TASK REQUIREMENTS: Only one number is expected here, namely how many lines of the entries below hold the string "black".

(MATERIAL FOR THIS EXERCISE)

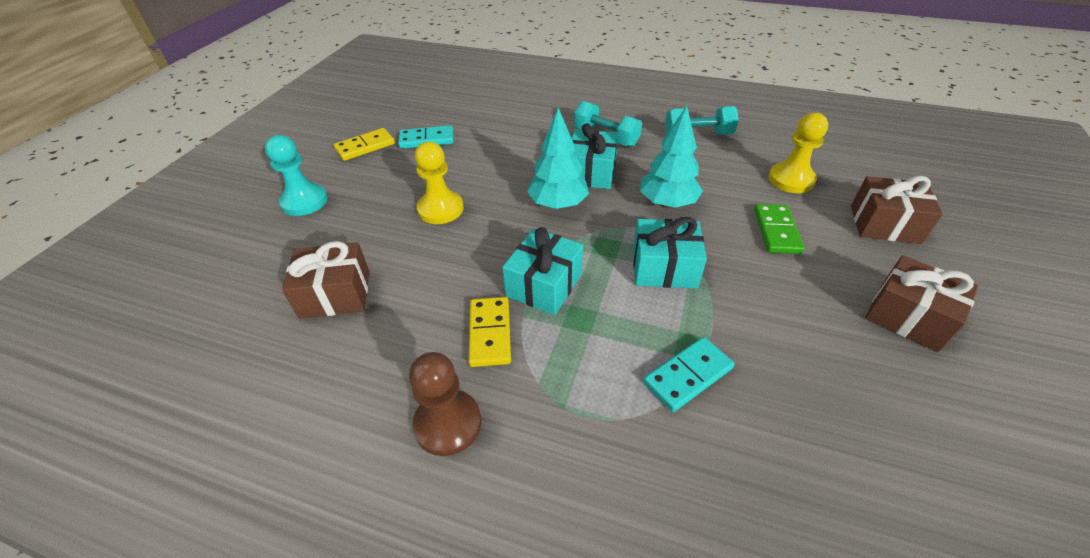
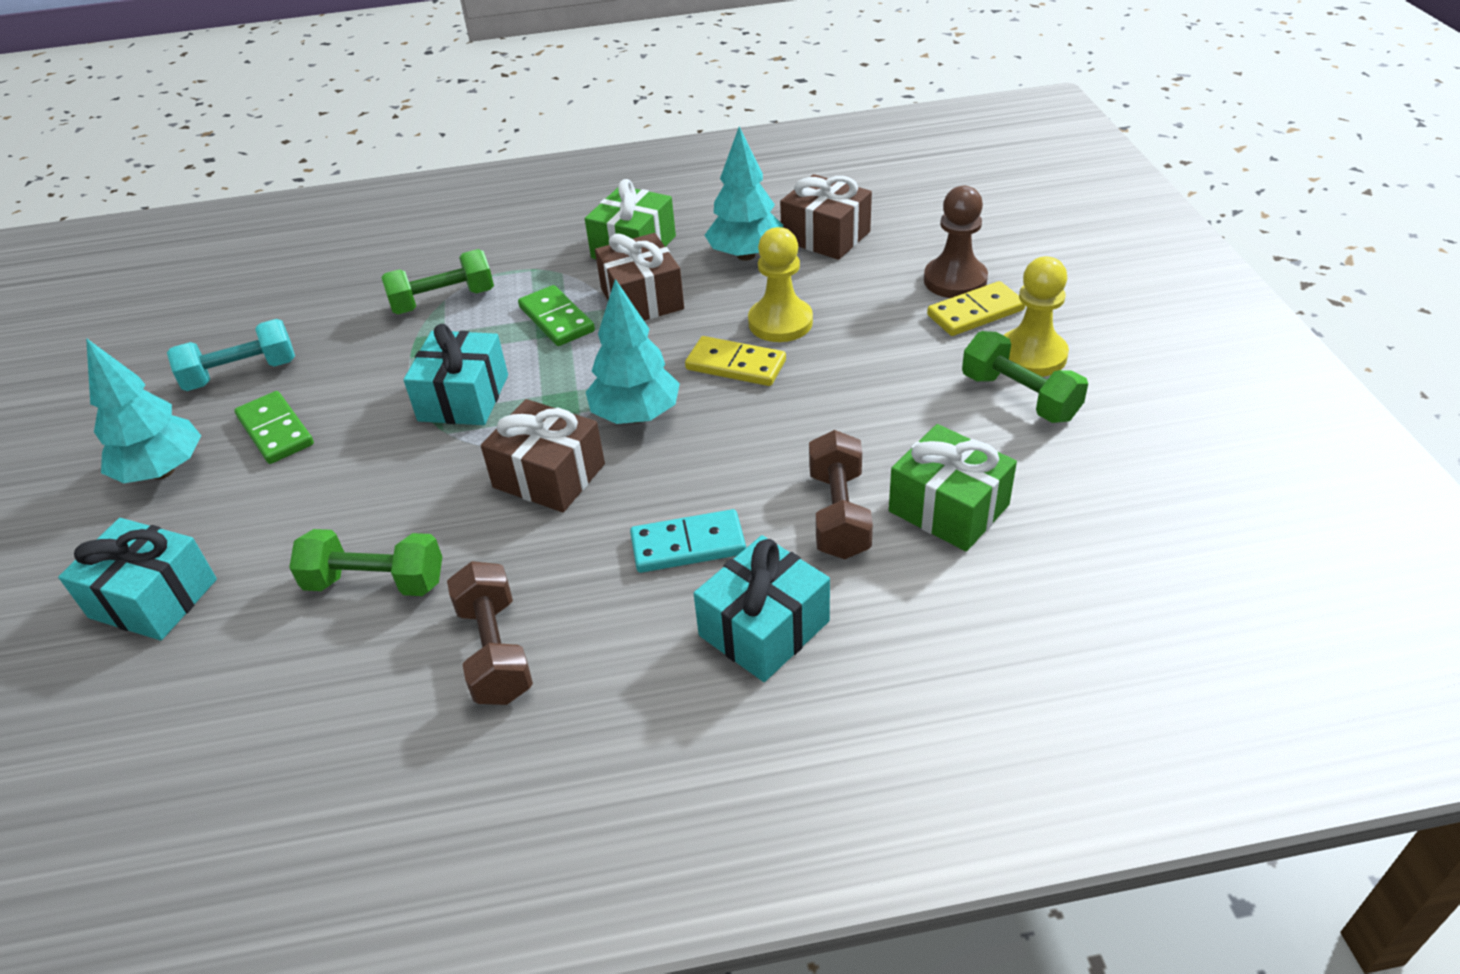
brown dumbbell: 0 -> 2
green domino: 1 -> 2
green dumbbell: 0 -> 3
green gift: 0 -> 2
turquoise domino: 2 -> 1
turquoise dumbbell: 2 -> 1
turquoise pawn: 1 -> 0
turquoise tree: 2 -> 3

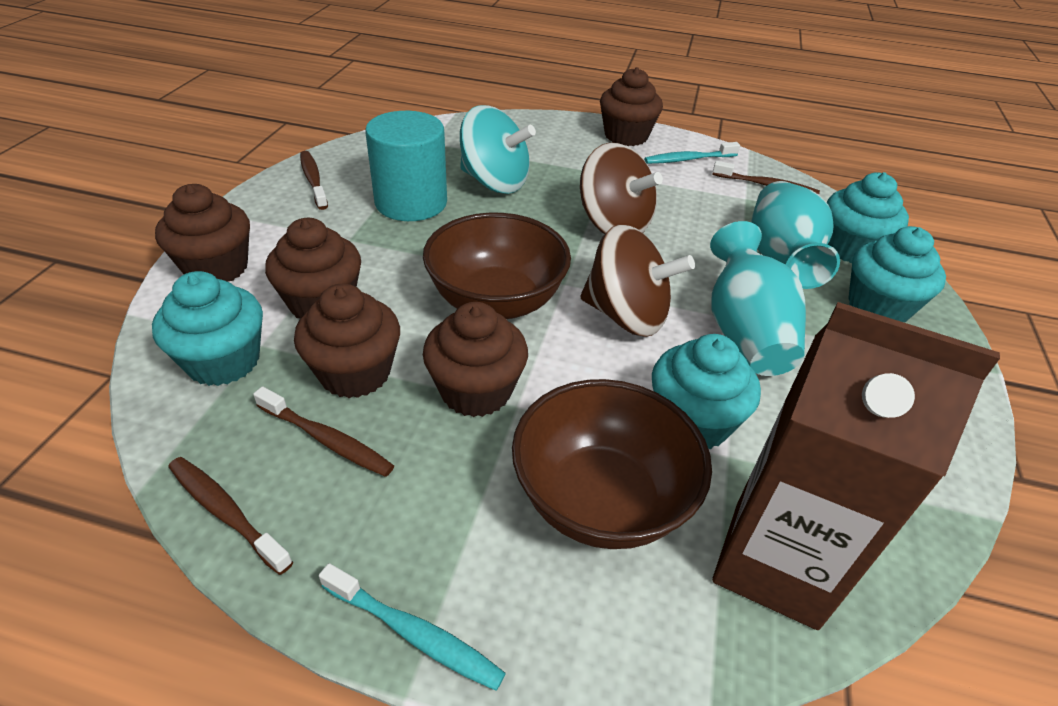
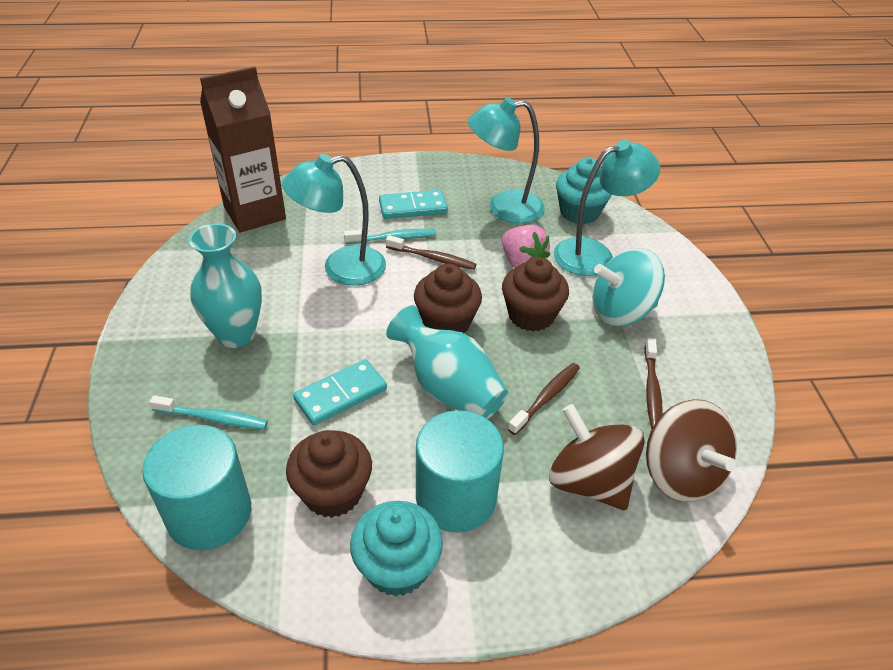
brown bowl: 2 -> 0
brown cupcake: 5 -> 3
brown toothbrush: 4 -> 3
pink strawberry: 0 -> 1
turquoise cupcake: 4 -> 2
turquoise cylinder: 1 -> 2
turquoise domino: 0 -> 2
turquoise lamp: 0 -> 3

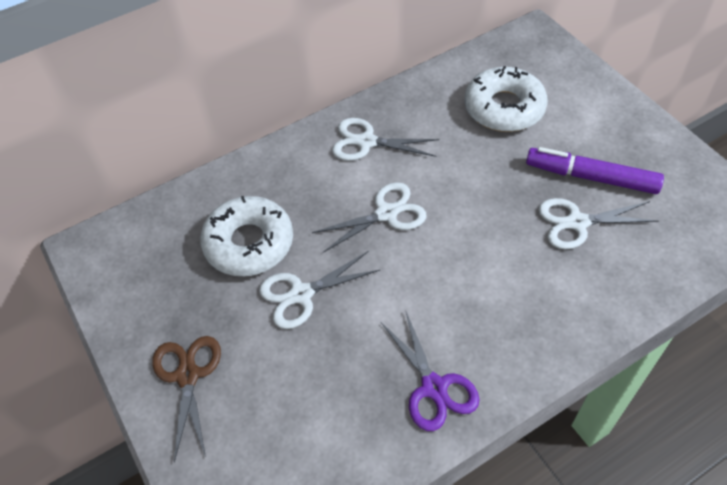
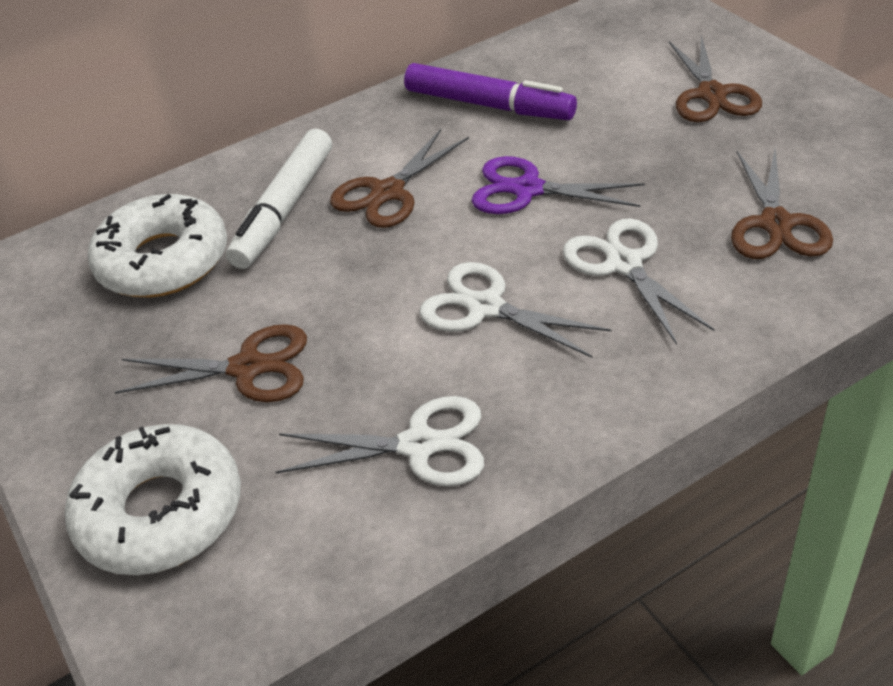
brown scissors: 1 -> 4
white marker: 0 -> 1
white scissors: 4 -> 3

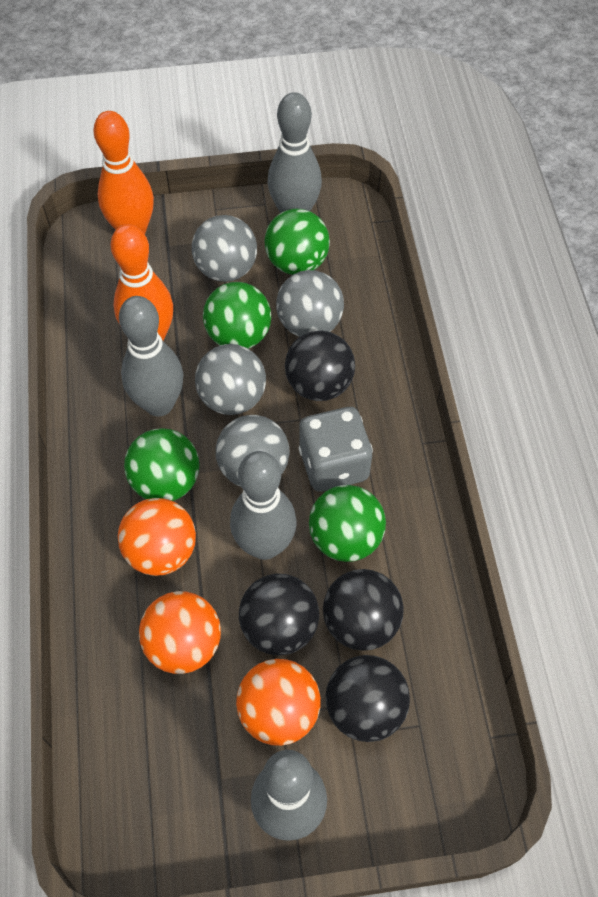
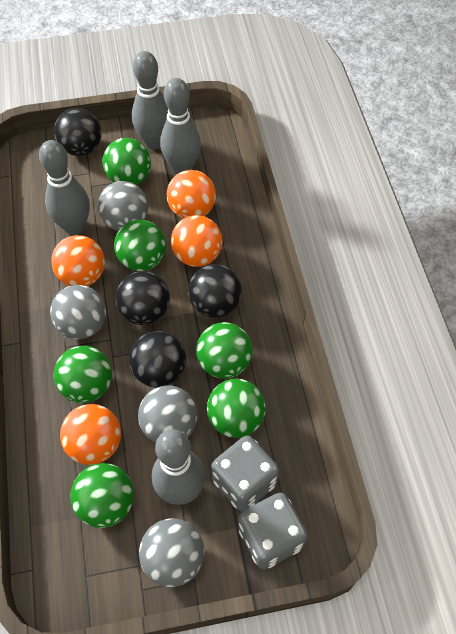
green ball: 4 -> 6
grey dice: 1 -> 2
orange ball: 3 -> 4
orange bowling pin: 2 -> 0

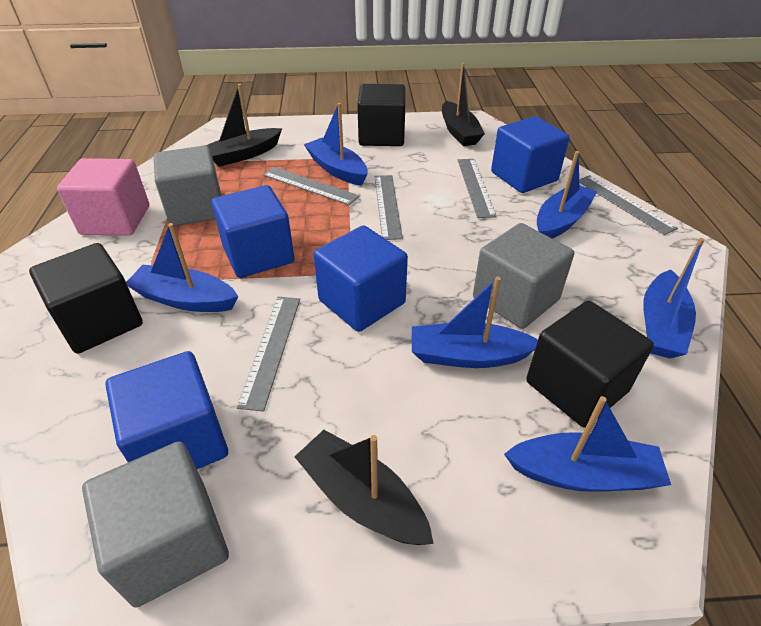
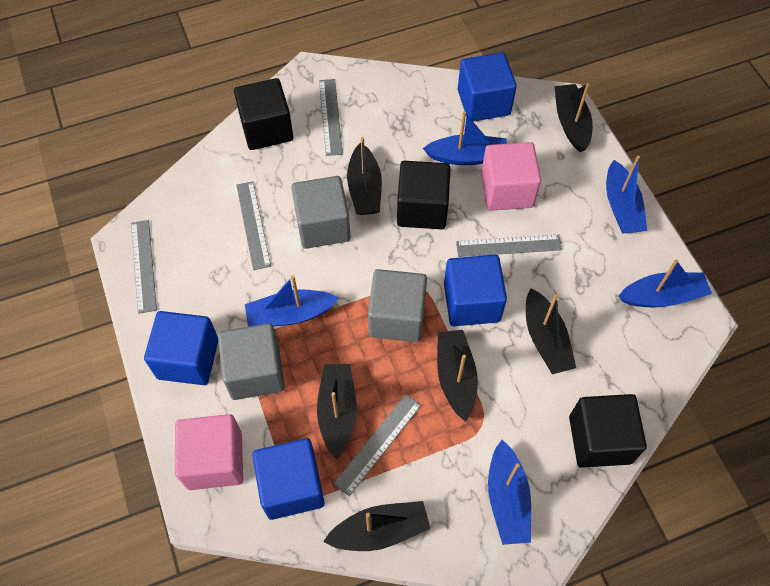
black boat: 3 -> 6
blue boat: 6 -> 5
pink cube: 1 -> 2

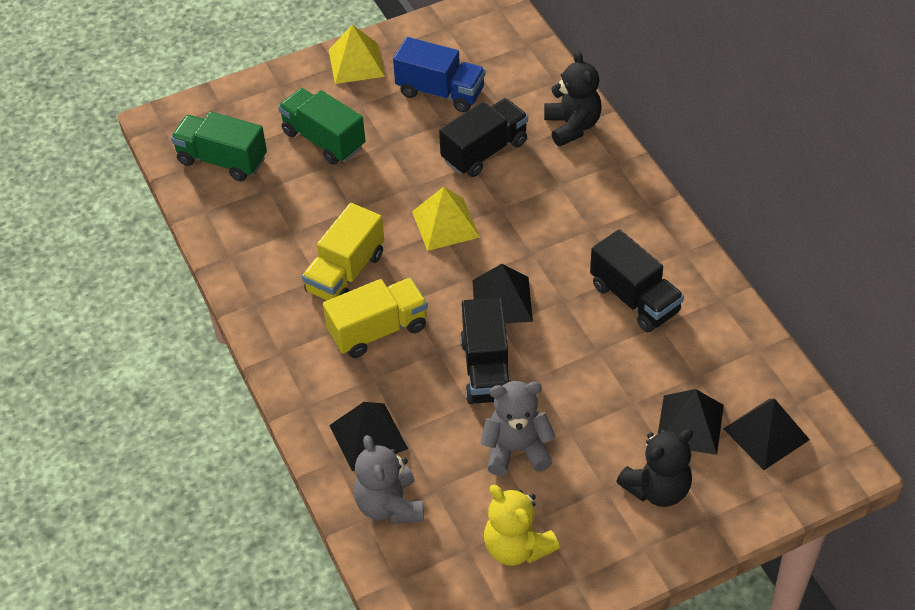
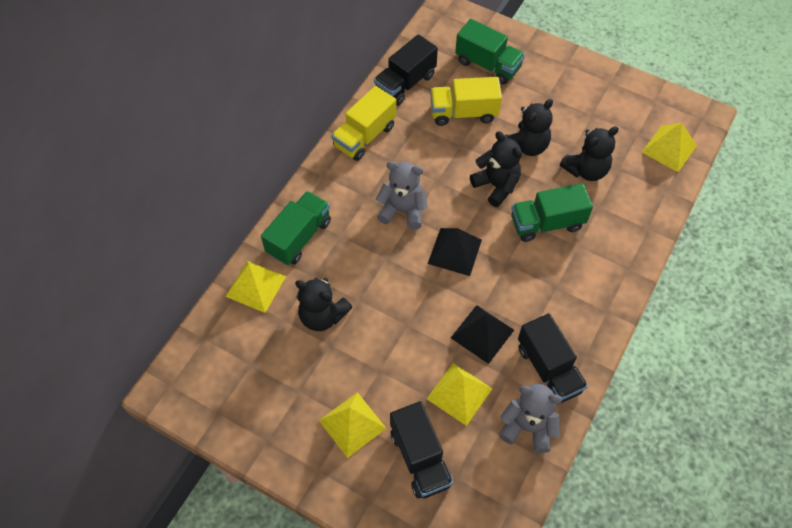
black pyramid: 4 -> 2
black teddy bear: 2 -> 4
blue truck: 1 -> 0
green truck: 2 -> 3
yellow pyramid: 2 -> 4
yellow teddy bear: 1 -> 0

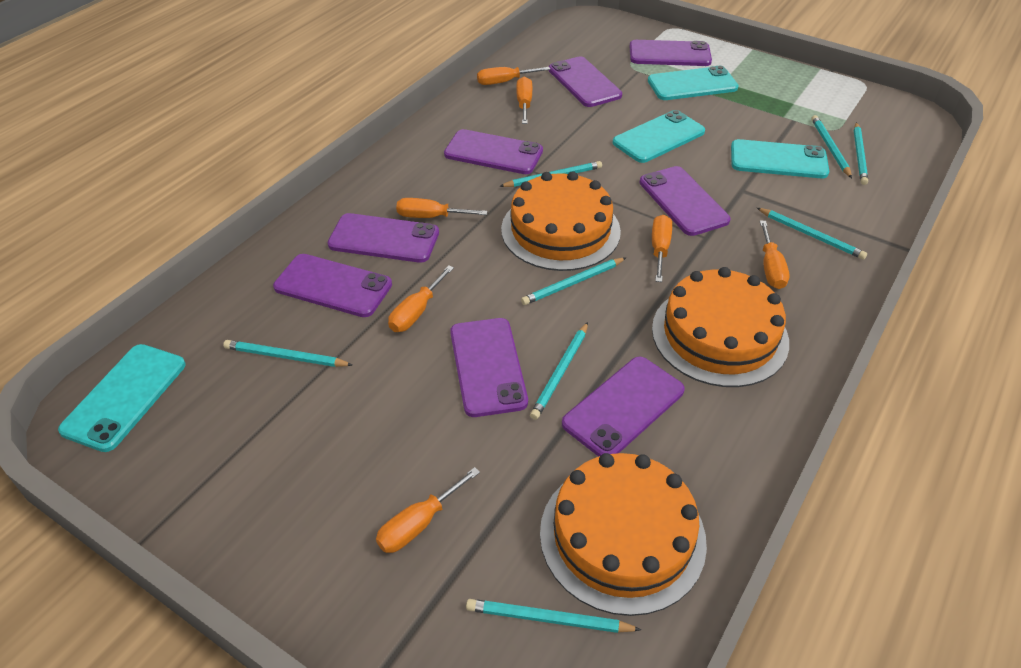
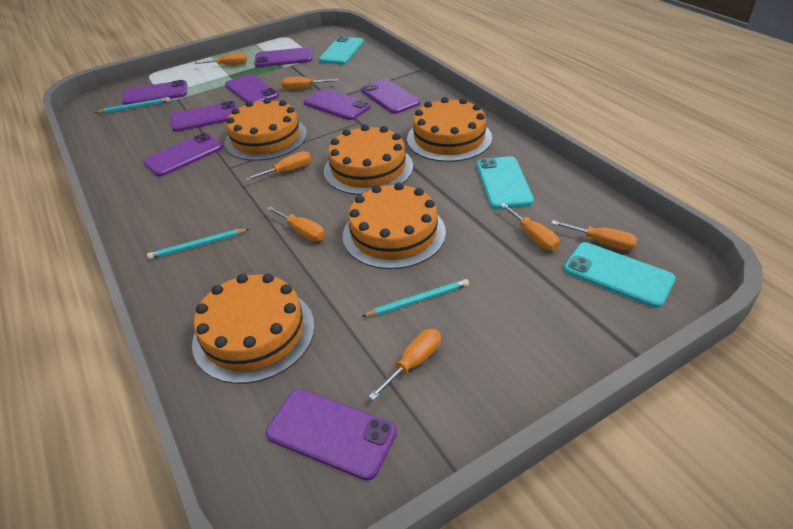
orange cake: 3 -> 5
turquoise pencil: 8 -> 3
turquoise phone: 4 -> 3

(End MATERIAL FOR THIS EXERCISE)

EXERCISE SOLUTION: 3